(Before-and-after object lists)
• • • • • • •

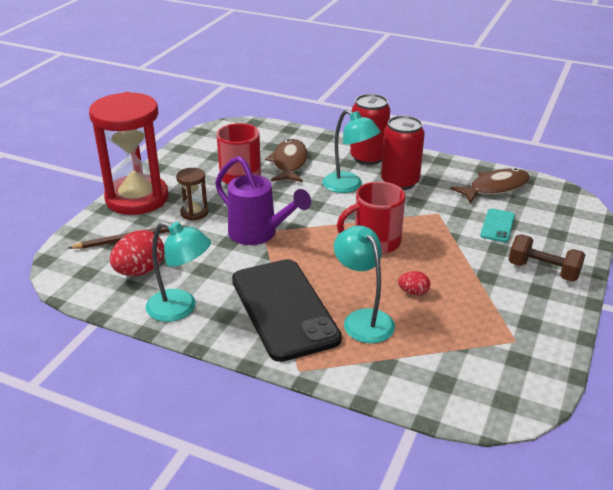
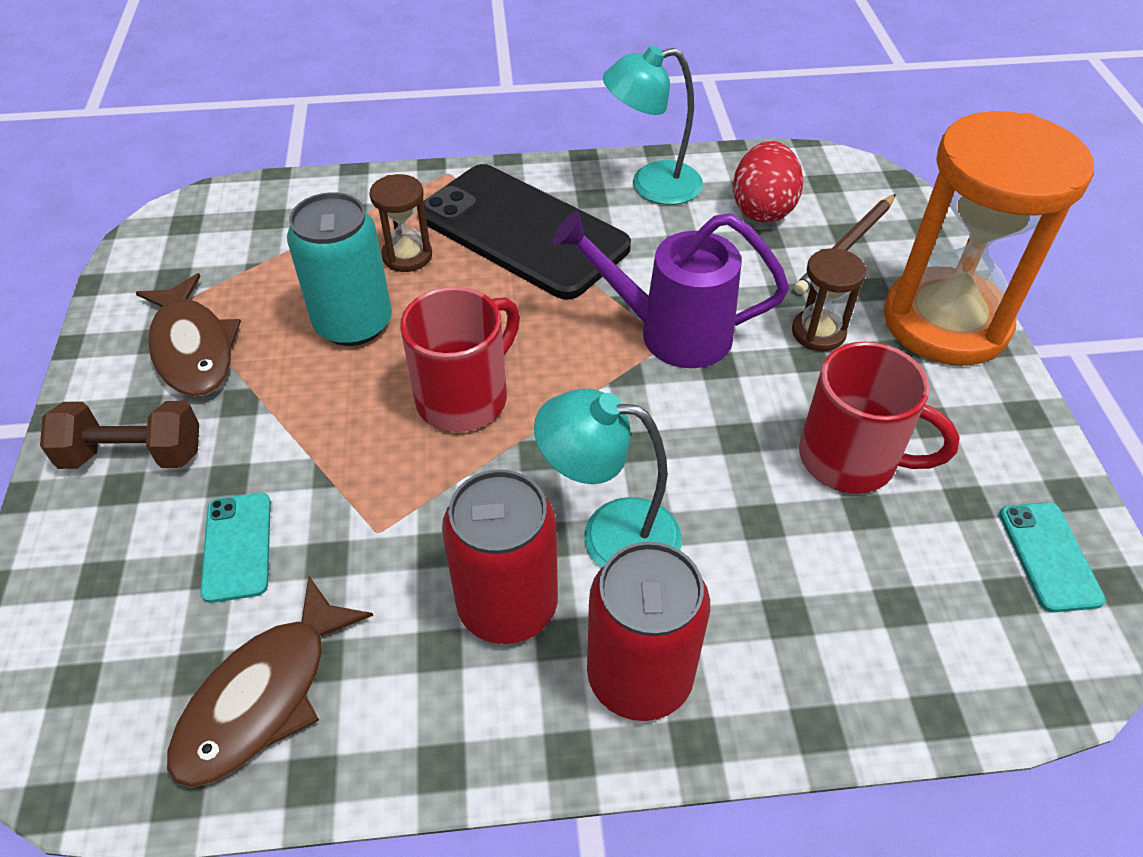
camera: 150 degrees right, 15 degrees up
(137, 198) = (945, 322): red hourglass -> orange hourglass
(211, 140) = (1049, 556): none -> turquoise phone
(289, 163) = (799, 556): brown fish -> brown fish (192, 348)
(363, 319) = (407, 256): turquoise lamp -> brown hourglass
(413, 292) = (353, 323): red egg -> turquoise can

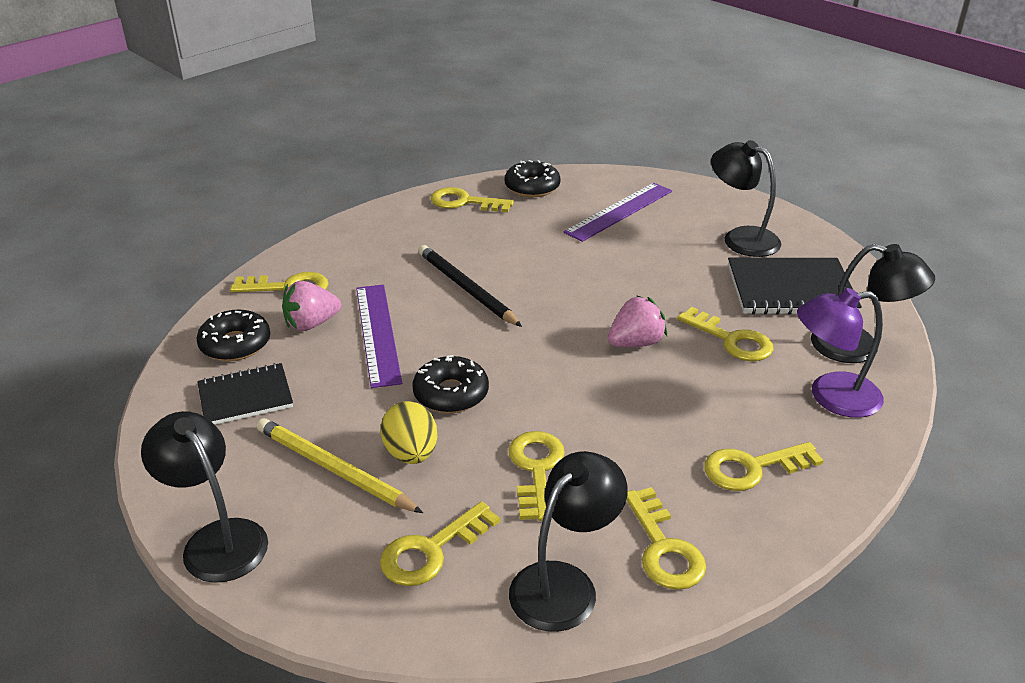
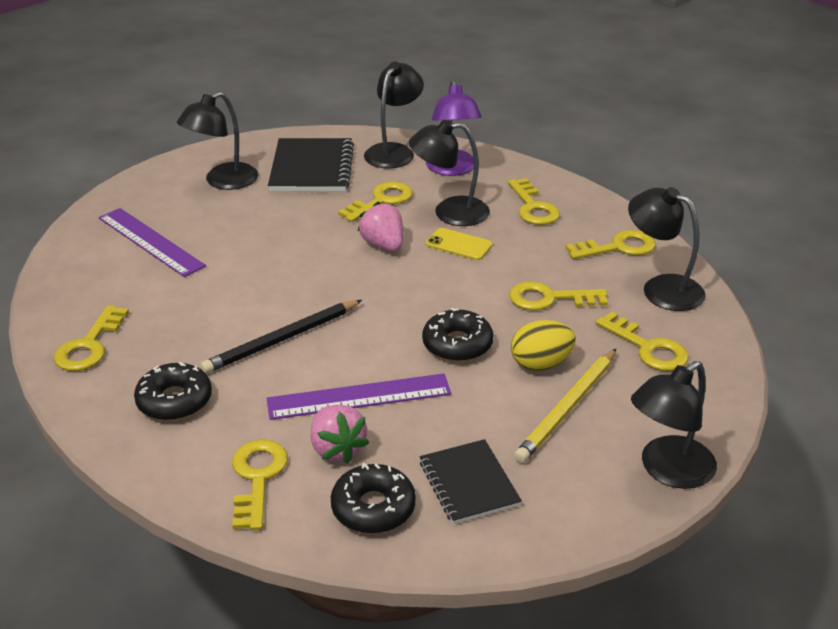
camera: 90 degrees left, 0 degrees up
(532, 187) = (72, 296): black donut -> black donut (174, 400)
(645, 398) = (459, 245): none -> yellow phone
(719, 392) = (449, 212): none -> black lamp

• • • • • • •

## Prompt:
Copy the records above exactly. Do not carry any picture into the copy.

## Output below:
camera: 150 degrees right, 15 degrees up
(137, 198) = (945, 322): red hourglass -> orange hourglass
(211, 140) = (1049, 556): none -> turquoise phone
(289, 163) = (799, 556): brown fish -> brown fish (192, 348)
(363, 319) = (407, 256): turquoise lamp -> brown hourglass
(413, 292) = (353, 323): red egg -> turquoise can

camera: 90 degrees left, 0 degrees up
(532, 187) = (72, 296): black donut -> black donut (174, 400)
(645, 398) = (459, 245): none -> yellow phone
(719, 392) = (449, 212): none -> black lamp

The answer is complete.